### Work instructions
List every line below containing "turquoise".

### Saved data entries
┄┄┄┄┄┄
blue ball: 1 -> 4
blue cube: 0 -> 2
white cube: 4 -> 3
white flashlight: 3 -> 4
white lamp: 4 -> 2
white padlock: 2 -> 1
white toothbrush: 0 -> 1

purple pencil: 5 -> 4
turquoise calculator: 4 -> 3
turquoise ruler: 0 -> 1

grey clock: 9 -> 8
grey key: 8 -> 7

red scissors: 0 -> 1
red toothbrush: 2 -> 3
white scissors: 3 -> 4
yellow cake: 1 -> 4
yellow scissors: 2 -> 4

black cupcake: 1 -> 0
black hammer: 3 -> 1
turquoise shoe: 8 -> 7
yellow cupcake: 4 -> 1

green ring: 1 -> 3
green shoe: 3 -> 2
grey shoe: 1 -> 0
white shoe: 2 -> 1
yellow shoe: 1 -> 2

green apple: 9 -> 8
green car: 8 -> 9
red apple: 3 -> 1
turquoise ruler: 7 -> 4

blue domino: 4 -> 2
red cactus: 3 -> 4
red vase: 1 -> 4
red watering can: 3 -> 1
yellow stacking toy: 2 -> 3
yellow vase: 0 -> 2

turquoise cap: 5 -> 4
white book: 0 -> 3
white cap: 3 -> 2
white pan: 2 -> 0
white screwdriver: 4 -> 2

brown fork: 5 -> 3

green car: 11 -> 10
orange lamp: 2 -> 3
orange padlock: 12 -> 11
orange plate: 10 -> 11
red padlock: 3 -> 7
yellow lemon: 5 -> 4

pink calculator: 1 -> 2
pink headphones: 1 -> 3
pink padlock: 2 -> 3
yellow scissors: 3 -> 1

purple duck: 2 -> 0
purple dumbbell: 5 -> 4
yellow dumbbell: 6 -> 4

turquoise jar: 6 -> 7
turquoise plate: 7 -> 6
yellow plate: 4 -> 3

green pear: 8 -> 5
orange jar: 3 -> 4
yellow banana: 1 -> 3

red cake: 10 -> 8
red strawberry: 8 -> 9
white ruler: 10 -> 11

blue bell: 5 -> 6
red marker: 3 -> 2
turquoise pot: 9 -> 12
┄┄┄┄┄┄
### Answer below
turquoise calculator: 4 -> 3
turquoise ruler: 0 -> 1
turquoise shoe: 8 -> 7
turquoise ruler: 7 -> 4
turquoise cap: 5 -> 4
turquoise jar: 6 -> 7
turquoise plate: 7 -> 6
turquoise pot: 9 -> 12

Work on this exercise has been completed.